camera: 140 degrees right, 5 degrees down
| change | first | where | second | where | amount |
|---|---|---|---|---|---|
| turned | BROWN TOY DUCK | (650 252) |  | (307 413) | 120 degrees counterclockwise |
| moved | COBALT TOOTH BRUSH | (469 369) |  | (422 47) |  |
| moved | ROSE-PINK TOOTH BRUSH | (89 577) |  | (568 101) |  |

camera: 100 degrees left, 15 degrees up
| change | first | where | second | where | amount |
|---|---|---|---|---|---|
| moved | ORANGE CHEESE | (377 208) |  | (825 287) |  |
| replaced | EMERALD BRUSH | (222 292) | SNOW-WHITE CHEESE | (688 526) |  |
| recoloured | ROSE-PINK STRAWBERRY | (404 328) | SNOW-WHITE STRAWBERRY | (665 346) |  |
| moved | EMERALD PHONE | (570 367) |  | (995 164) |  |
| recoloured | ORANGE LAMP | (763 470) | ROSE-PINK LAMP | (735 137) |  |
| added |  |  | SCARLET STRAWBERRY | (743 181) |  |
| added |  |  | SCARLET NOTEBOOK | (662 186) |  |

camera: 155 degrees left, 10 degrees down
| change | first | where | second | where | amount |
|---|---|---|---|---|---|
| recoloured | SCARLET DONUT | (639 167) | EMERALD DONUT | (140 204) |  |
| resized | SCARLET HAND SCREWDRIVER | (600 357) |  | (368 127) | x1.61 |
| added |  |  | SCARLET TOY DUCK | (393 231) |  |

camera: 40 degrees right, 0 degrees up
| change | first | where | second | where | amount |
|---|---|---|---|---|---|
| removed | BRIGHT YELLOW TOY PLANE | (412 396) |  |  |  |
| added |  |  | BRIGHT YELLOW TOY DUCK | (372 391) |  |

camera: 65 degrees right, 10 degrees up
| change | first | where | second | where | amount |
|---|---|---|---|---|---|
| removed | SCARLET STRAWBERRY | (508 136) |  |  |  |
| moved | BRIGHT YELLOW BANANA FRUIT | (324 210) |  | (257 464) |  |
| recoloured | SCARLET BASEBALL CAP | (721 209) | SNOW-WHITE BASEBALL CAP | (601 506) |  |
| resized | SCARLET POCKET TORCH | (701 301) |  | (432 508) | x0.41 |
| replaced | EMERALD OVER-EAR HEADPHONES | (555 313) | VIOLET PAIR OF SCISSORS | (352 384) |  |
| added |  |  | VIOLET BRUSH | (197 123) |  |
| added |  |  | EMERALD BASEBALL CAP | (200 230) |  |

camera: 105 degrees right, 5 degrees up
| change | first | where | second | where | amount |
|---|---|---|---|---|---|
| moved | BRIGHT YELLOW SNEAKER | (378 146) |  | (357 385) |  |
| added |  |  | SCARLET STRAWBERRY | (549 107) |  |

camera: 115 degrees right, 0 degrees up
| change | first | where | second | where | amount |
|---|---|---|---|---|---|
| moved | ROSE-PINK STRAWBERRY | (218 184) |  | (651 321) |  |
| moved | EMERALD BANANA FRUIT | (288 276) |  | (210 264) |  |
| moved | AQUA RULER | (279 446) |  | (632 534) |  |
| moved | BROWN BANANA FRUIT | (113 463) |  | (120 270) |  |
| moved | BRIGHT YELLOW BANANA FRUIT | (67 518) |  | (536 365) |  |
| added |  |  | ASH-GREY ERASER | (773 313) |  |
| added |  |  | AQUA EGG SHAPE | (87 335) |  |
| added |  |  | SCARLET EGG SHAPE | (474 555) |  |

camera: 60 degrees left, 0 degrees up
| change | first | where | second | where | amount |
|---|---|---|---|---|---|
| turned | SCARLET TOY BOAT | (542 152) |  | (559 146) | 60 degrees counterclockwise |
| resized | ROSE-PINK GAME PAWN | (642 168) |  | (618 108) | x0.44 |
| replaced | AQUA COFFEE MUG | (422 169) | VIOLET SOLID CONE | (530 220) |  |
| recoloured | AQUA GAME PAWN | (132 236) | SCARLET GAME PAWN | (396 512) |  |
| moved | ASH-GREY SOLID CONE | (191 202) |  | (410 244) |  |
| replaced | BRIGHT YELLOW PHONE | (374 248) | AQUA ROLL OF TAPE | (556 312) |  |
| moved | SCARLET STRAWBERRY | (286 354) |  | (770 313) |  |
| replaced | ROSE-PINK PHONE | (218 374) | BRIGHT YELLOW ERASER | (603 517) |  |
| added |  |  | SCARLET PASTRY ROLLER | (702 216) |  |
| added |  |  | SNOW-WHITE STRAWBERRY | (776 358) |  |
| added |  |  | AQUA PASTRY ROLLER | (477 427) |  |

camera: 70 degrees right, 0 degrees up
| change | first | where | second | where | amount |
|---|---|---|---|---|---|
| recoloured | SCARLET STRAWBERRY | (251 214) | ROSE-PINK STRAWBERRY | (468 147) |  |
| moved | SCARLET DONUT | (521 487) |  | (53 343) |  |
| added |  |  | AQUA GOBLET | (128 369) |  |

## Work required
For this exercise, all the data must be repeated exactly.

## Finished task
camera: 140 degrees right, 5 degrees down
| change | first | where | second | where | amount |
|---|---|---|---|---|---|
| turned | BROWN TOY DUCK | (650 252) |  | (307 413) | 120 degrees counterclockwise |
| moved | COBALT TOOTH BRUSH | (469 369) |  | (422 47) |  |
| moved | ROSE-PINK TOOTH BRUSH | (89 577) |  | (568 101) |  |

camera: 100 degrees left, 15 degrees up
| change | first | where | second | where | amount |
|---|---|---|---|---|---|
| moved | ORANGE CHEESE | (377 208) |  | (825 287) |  |
| replaced | EMERALD BRUSH | (222 292) | SNOW-WHITE CHEESE | (688 526) |  |
| recoloured | ROSE-PINK STRAWBERRY | (404 328) | SNOW-WHITE STRAWBERRY | (665 346) |  |
| moved | EMERALD PHONE | (570 367) |  | (995 164) |  |
| recoloured | ORANGE LAMP | (763 470) | ROSE-PINK LAMP | (735 137) |  |
| added |  |  | SCARLET STRAWBERRY | (743 181) |  |
| added |  |  | SCARLET NOTEBOOK | (662 186) |  |

camera: 155 degrees left, 10 degrees down
| change | first | where | second | where | amount |
|---|---|---|---|---|---|
| recoloured | SCARLET DONUT | (639 167) | EMERALD DONUT | (140 204) |  |
| resized | SCARLET HAND SCREWDRIVER | (600 357) |  | (368 127) | x1.61 |
| added |  |  | SCARLET TOY DUCK | (393 231) |  |

camera: 40 degrees right, 0 degrees up
| change | first | where | second | where | amount |
|---|---|---|---|---|---|
| removed | BRIGHT YELLOW TOY PLANE | (412 396) |  |  |  |
| added |  |  | BRIGHT YELLOW TOY DUCK | (372 391) |  |

camera: 65 degrees right, 10 degrees up
| change | first | where | second | where | amount |
|---|---|---|---|---|---|
| removed | SCARLET STRAWBERRY | (508 136) |  |  |  |
| moved | BRIGHT YELLOW BANANA FRUIT | (324 210) |  | (257 464) |  |
| recoloured | SCARLET BASEBALL CAP | (721 209) | SNOW-WHITE BASEBALL CAP | (601 506) |  |
| resized | SCARLET POCKET TORCH | (701 301) |  | (432 508) | x0.41 |
| replaced | EMERALD OVER-EAR HEADPHONES | (555 313) | VIOLET PAIR OF SCISSORS | (352 384) |  |
| added |  |  | VIOLET BRUSH | (197 123) |  |
| added |  |  | EMERALD BASEBALL CAP | (200 230) |  |

camera: 105 degrees right, 5 degrees up
| change | first | where | second | where | amount |
|---|---|---|---|---|---|
| moved | BRIGHT YELLOW SNEAKER | (378 146) |  | (357 385) |  |
| added |  |  | SCARLET STRAWBERRY | (549 107) |  |

camera: 115 degrees right, 0 degrees up
| change | first | where | second | where | amount |
|---|---|---|---|---|---|
| moved | ROSE-PINK STRAWBERRY | (218 184) |  | (651 321) |  |
| moved | EMERALD BANANA FRUIT | (288 276) |  | (210 264) |  |
| moved | AQUA RULER | (279 446) |  | (632 534) |  |
| moved | BROWN BANANA FRUIT | (113 463) |  | (120 270) |  |
| moved | BRIGHT YELLOW BANANA FRUIT | (67 518) |  | (536 365) |  |
| added |  |  | ASH-GREY ERASER | (773 313) |  |
| added |  |  | AQUA EGG SHAPE | (87 335) |  |
| added |  |  | SCARLET EGG SHAPE | (474 555) |  |

camera: 60 degrees left, 0 degrees up
| change | first | where | second | where | amount |
|---|---|---|---|---|---|
| turned | SCARLET TOY BOAT | (542 152) |  | (559 146) | 60 degrees counterclockwise |
| resized | ROSE-PINK GAME PAWN | (642 168) |  | (618 108) | x0.44 |
| replaced | AQUA COFFEE MUG | (422 169) | VIOLET SOLID CONE | (530 220) |  |
| recoloured | AQUA GAME PAWN | (132 236) | SCARLET GAME PAWN | (396 512) |  |
| moved | ASH-GREY SOLID CONE | (191 202) |  | (410 244) |  |
| replaced | BRIGHT YELLOW PHONE | (374 248) | AQUA ROLL OF TAPE | (556 312) |  |
| moved | SCARLET STRAWBERRY | (286 354) |  | (770 313) |  |
| replaced | ROSE-PINK PHONE | (218 374) | BRIGHT YELLOW ERASER | (603 517) |  |
| added |  |  | SCARLET PASTRY ROLLER | (702 216) |  |
| added |  |  | SNOW-WHITE STRAWBERRY | (776 358) |  |
| added |  |  | AQUA PASTRY ROLLER | (477 427) |  |

camera: 70 degrees right, 0 degrees up
| change | first | where | second | where | amount |
|---|---|---|---|---|---|
| recoloured | SCARLET STRAWBERRY | (251 214) | ROSE-PINK STRAWBERRY | (468 147) |  |
| moved | SCARLET DONUT | (521 487) |  | (53 343) |  |
| added |  |  | AQUA GOBLET | (128 369) |  |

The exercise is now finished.